> **WHAT YOU HAVE TO DO**: An exact copy is required of the lines from the one with "building: none -> [46,194,158,317]" through the last line of the material below, and of nothing else.

> **RECORD EXTRACTS**:
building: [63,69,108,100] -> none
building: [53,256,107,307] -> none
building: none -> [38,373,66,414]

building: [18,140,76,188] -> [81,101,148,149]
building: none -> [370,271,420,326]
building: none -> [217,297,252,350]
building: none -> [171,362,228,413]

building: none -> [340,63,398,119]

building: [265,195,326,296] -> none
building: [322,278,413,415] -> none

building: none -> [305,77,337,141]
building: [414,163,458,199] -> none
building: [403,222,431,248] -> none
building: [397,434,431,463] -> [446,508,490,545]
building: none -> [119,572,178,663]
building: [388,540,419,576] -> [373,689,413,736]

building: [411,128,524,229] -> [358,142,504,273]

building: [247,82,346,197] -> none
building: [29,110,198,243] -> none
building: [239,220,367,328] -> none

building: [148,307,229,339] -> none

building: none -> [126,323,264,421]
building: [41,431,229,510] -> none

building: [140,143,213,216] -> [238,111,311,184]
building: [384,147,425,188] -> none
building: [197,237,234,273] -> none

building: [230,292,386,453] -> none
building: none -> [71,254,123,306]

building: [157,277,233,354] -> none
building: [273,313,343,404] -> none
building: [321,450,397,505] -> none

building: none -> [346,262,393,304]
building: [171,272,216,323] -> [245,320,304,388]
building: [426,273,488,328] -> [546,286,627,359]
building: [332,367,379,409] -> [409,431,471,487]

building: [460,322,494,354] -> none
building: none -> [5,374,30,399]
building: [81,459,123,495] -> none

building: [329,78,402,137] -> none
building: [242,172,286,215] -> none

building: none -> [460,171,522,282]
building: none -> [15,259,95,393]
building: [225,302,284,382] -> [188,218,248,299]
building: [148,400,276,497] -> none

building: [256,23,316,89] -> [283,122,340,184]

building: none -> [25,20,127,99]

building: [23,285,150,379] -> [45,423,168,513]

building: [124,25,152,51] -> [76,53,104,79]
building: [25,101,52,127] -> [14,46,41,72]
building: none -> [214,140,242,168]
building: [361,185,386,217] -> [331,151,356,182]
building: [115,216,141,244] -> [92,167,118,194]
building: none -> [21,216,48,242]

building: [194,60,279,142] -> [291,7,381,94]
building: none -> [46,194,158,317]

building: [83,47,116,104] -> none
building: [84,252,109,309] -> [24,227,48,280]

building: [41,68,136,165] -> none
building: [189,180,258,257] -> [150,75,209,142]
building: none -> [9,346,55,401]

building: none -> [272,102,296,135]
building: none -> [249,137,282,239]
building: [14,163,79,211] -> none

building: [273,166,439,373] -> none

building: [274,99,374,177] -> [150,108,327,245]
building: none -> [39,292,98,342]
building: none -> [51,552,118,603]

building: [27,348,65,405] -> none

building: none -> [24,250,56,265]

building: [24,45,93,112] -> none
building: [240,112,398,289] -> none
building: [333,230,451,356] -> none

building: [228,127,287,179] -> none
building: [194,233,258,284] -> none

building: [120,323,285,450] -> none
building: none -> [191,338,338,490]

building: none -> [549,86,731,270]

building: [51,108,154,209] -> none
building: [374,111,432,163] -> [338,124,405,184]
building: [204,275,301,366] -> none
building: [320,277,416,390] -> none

> **FINISHED TASK**:
building: none -> [46,194,158,317]

building: [83,47,116,104] -> none
building: [84,252,109,309] -> [24,227,48,280]

building: [41,68,136,165] -> none
building: [189,180,258,257] -> [150,75,209,142]
building: none -> [9,346,55,401]

building: none -> [272,102,296,135]
building: none -> [249,137,282,239]
building: [14,163,79,211] -> none

building: [273,166,439,373] -> none

building: [274,99,374,177] -> [150,108,327,245]
building: none -> [39,292,98,342]
building: none -> [51,552,118,603]

building: [27,348,65,405] -> none

building: none -> [24,250,56,265]

building: [24,45,93,112] -> none
building: [240,112,398,289] -> none
building: [333,230,451,356] -> none

building: [228,127,287,179] -> none
building: [194,233,258,284] -> none

building: [120,323,285,450] -> none
building: none -> [191,338,338,490]

building: none -> [549,86,731,270]

building: [51,108,154,209] -> none
building: [374,111,432,163] -> [338,124,405,184]
building: [204,275,301,366] -> none
building: [320,277,416,390] -> none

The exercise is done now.